— START OF DATA ENTRIES —

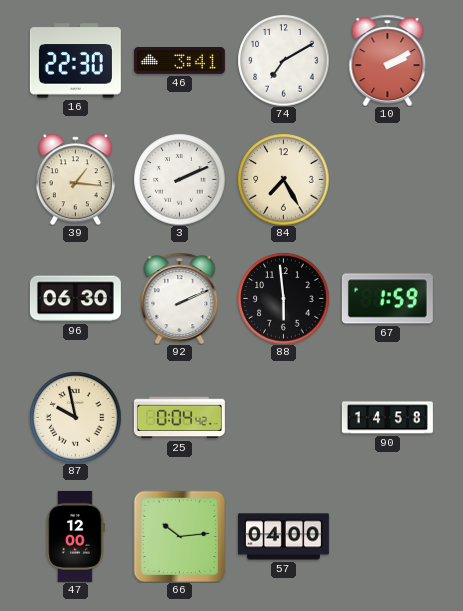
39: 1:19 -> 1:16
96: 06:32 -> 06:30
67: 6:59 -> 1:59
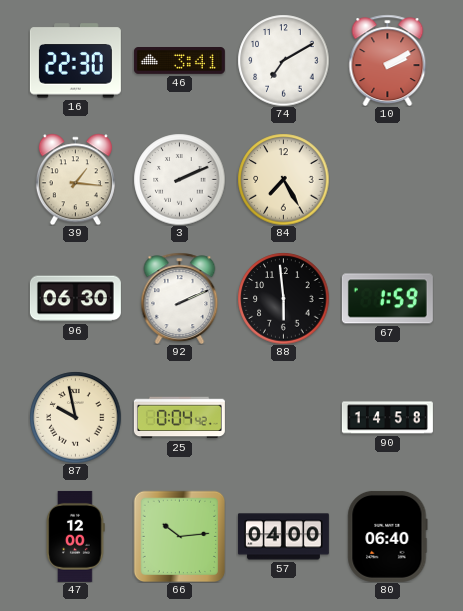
80: none -> 06:40
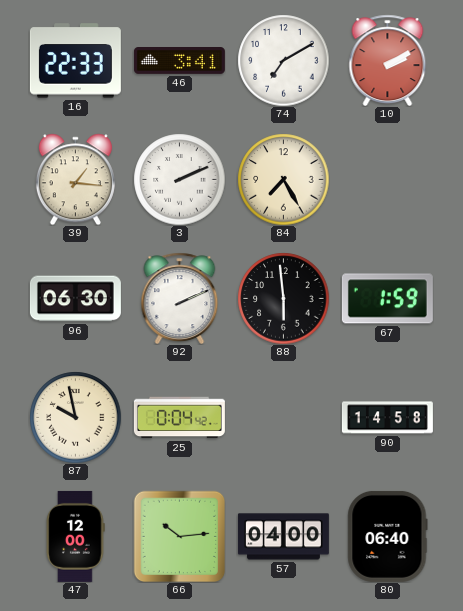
16: 22:30 -> 22:33
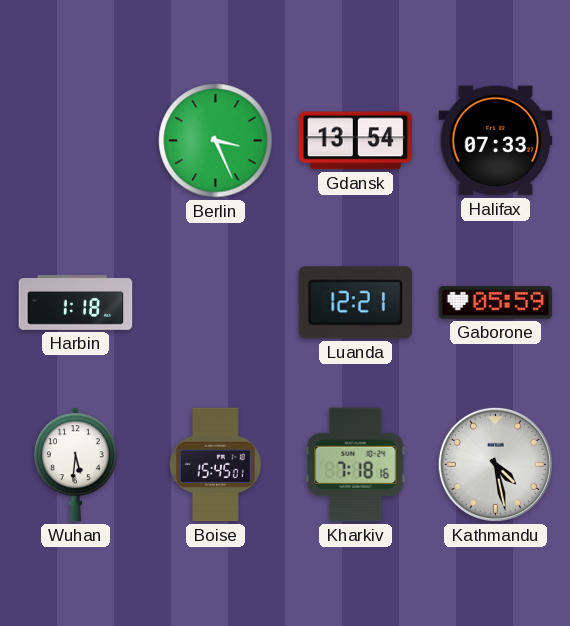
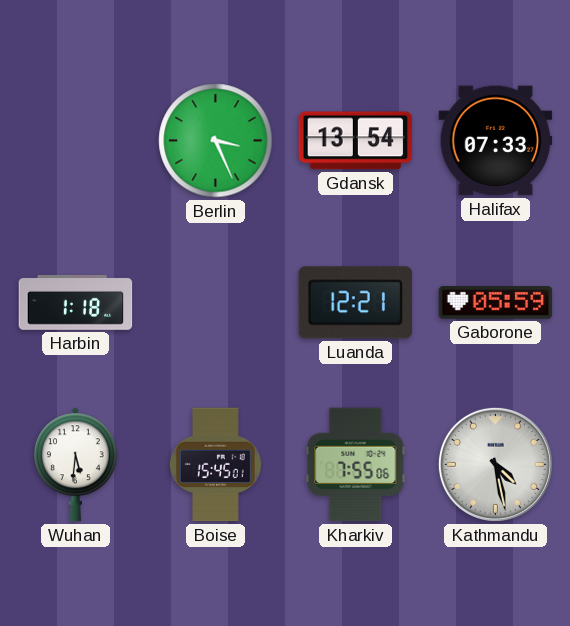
Kharkiv: 7:18 -> 7:55
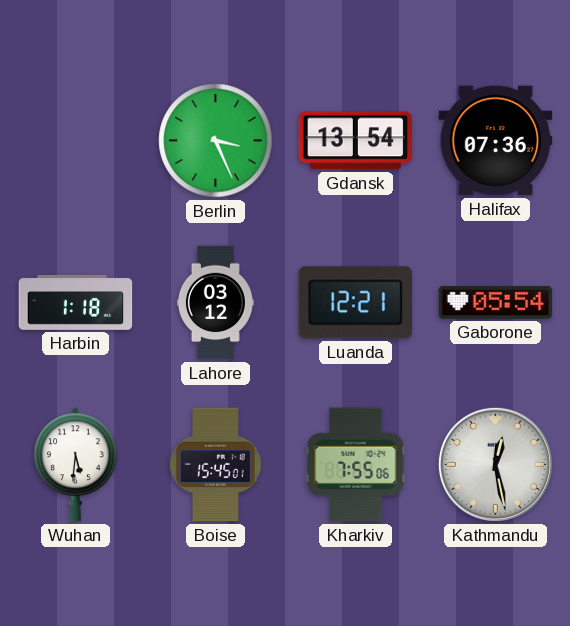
Halifax: 07:33 -> 07:36
Lahore: none -> 03:12
Gaborone: 05:59 -> 05:54
Kathmandu: 4:28 -> 12:28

— END OF DATA ENTRIES —

# STATED PROBLEM:
Format the text lines in all the rows above as a JSON list of strings, one string per line, with blank lines omitted. Leave the pictures out of the answer.

# OUTPUT FOR THIS EXERCISE:
[
  "39: 1:19 -> 1:16",
  "96: 06:32 -> 06:30",
  "67: 6:59 -> 1:59",
  "80: none -> 06:40",
  "16: 22:30 -> 22:33",
  "Kharkiv: 7:18 -> 7:55",
  "Halifax: 07:33 -> 07:36",
  "Lahore: none -> 03:12",
  "Gaborone: 05:59 -> 05:54",
  "Kathmandu: 4:28 -> 12:28"
]